== THE TASK ==
Only an exact copy belongs in the answer: the line with "TEMP3 pin GND: 5V -> GND" and every line after it through the end of the records, pictures left out.

== DATA TO EXAMINE ==
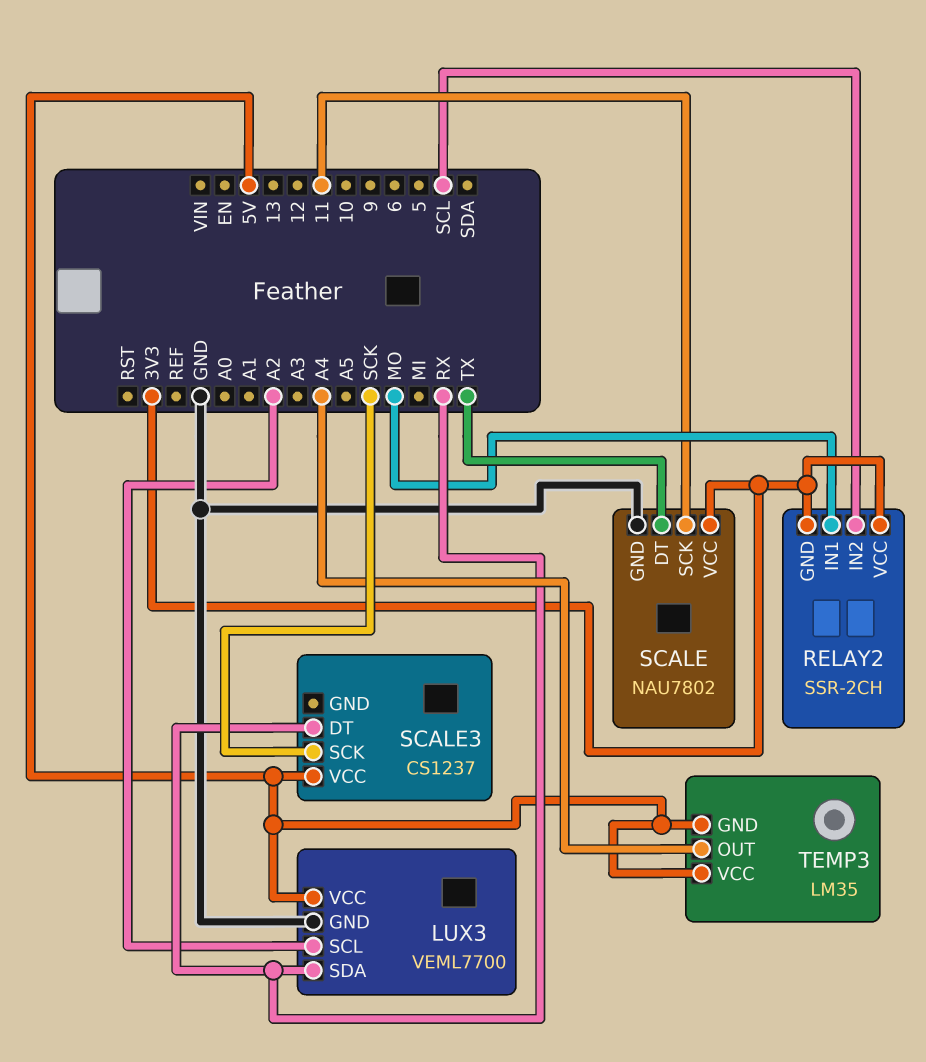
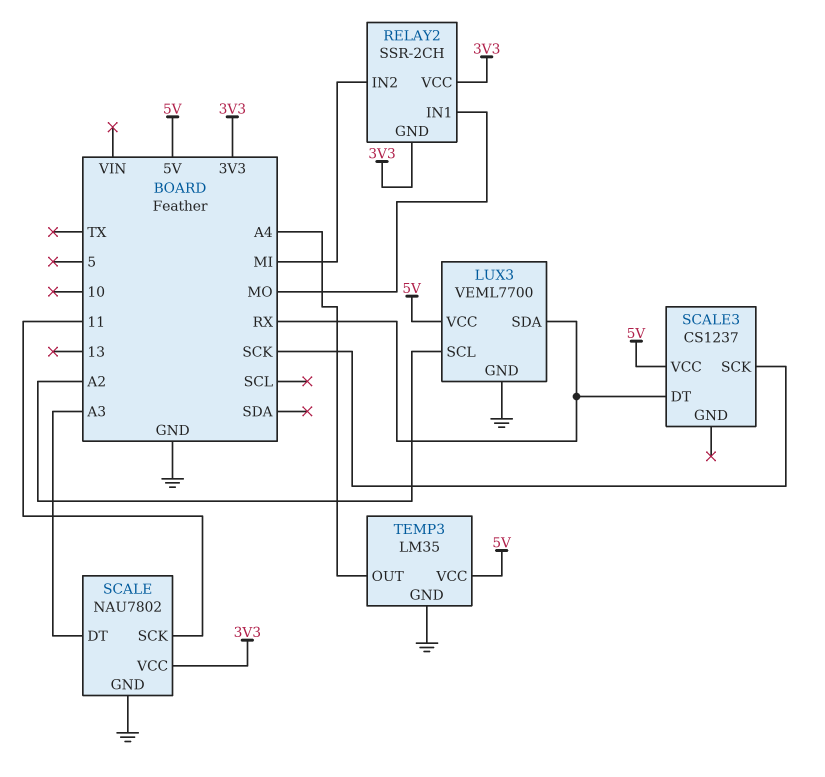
RELAY2 pin IN2: SCL -> MI
SCALE pin DT: TX -> A3
TEMP3 pin GND: 5V -> GND

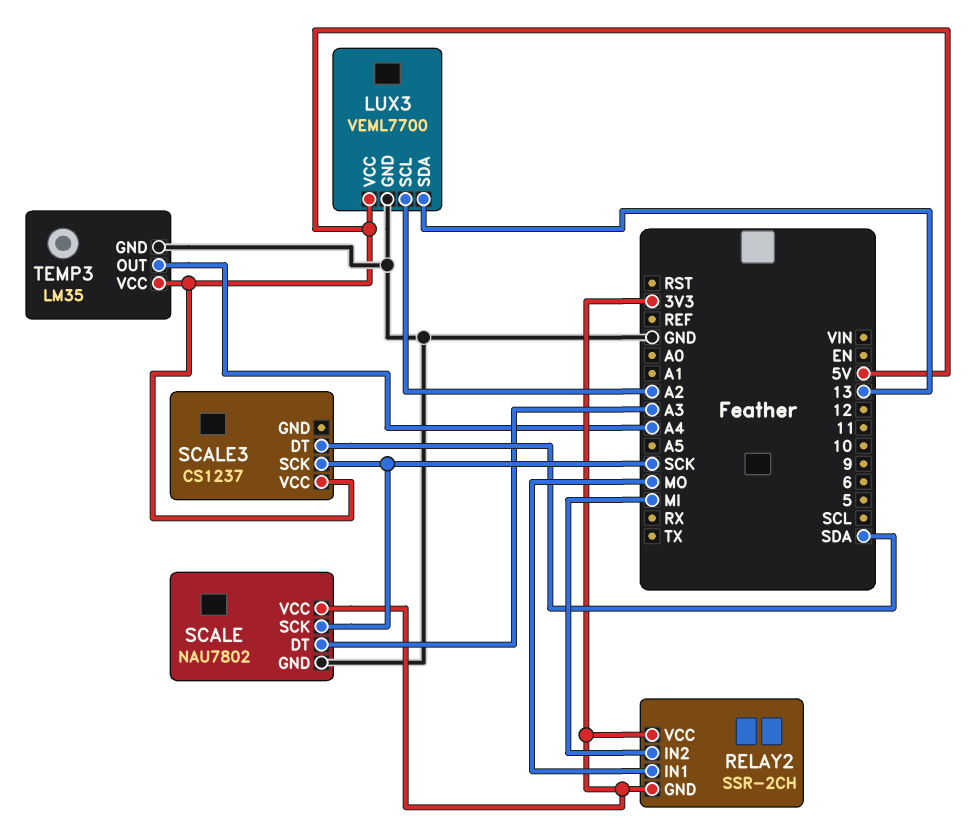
LUX3 pin SDA: RX -> 13
SCALE pin SCK: 11 -> SCK
SCALE3 pin DT: RX -> SDA

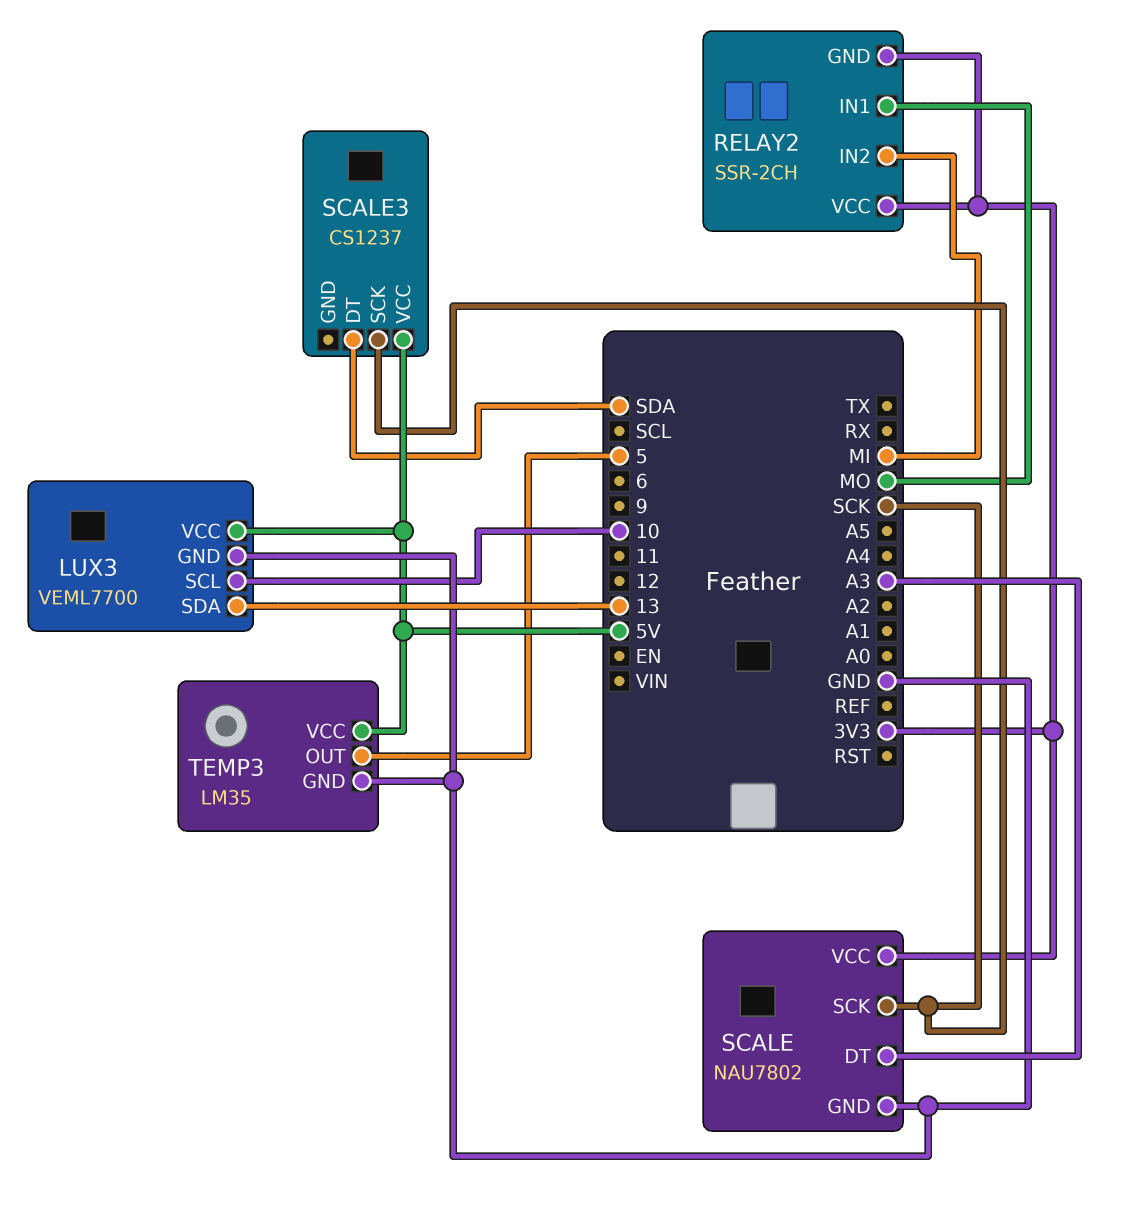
LUX3 pin SCL: A2 -> 10
TEMP3 pin OUT: A4 -> 5

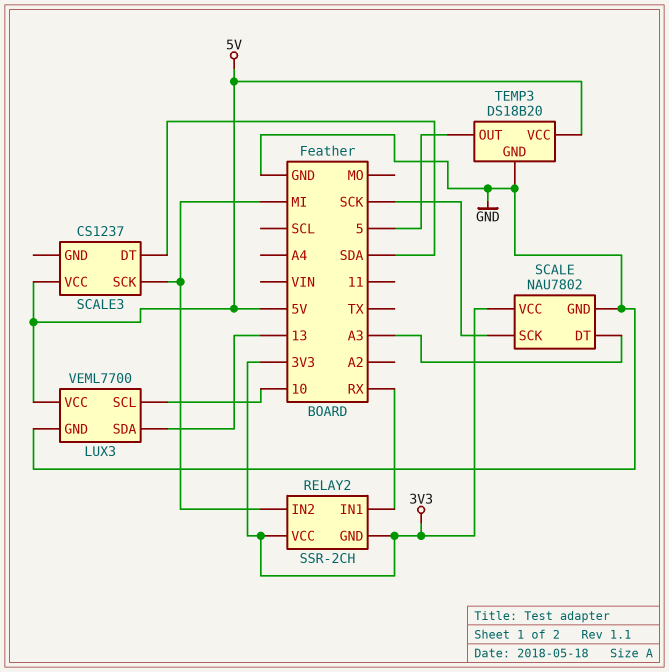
RELAY2 pin IN1: MO -> RX
SCALE3 pin SCK: SCK -> MI
TEMP3: LM35 -> DS18B20

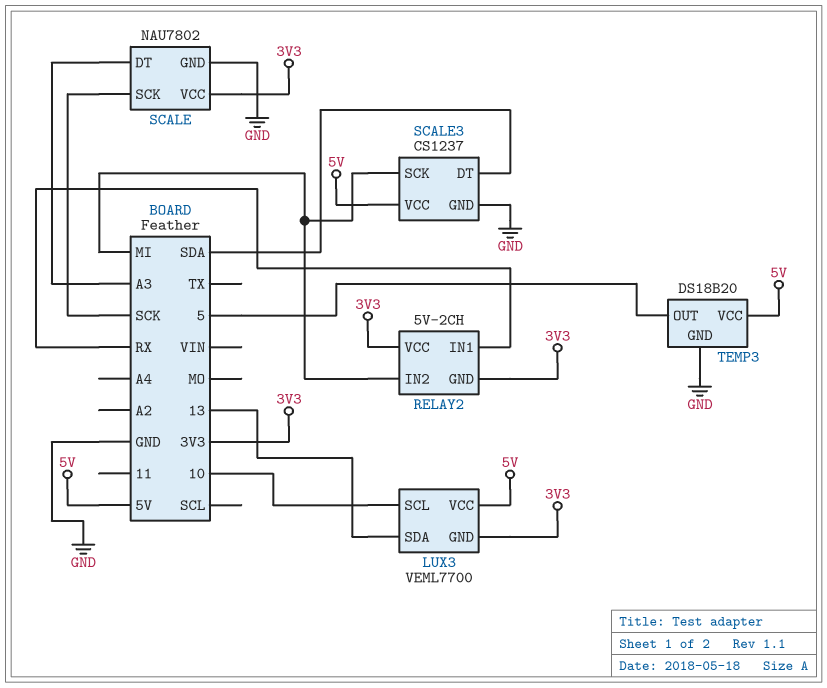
LUX3 pin GND: GND -> 3V3
RELAY2: SSR-2CH -> 5V-2CH
SCALE3 pin GND: none -> GND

== SOLUTION TO THIS TASK ==
TEMP3 pin GND: 5V -> GND

LUX3 pin SDA: RX -> 13
SCALE pin SCK: 11 -> SCK
SCALE3 pin DT: RX -> SDA

LUX3 pin SCL: A2 -> 10
TEMP3 pin OUT: A4 -> 5

RELAY2 pin IN1: MO -> RX
SCALE3 pin SCK: SCK -> MI
TEMP3: LM35 -> DS18B20

LUX3 pin GND: GND -> 3V3
RELAY2: SSR-2CH -> 5V-2CH
SCALE3 pin GND: none -> GND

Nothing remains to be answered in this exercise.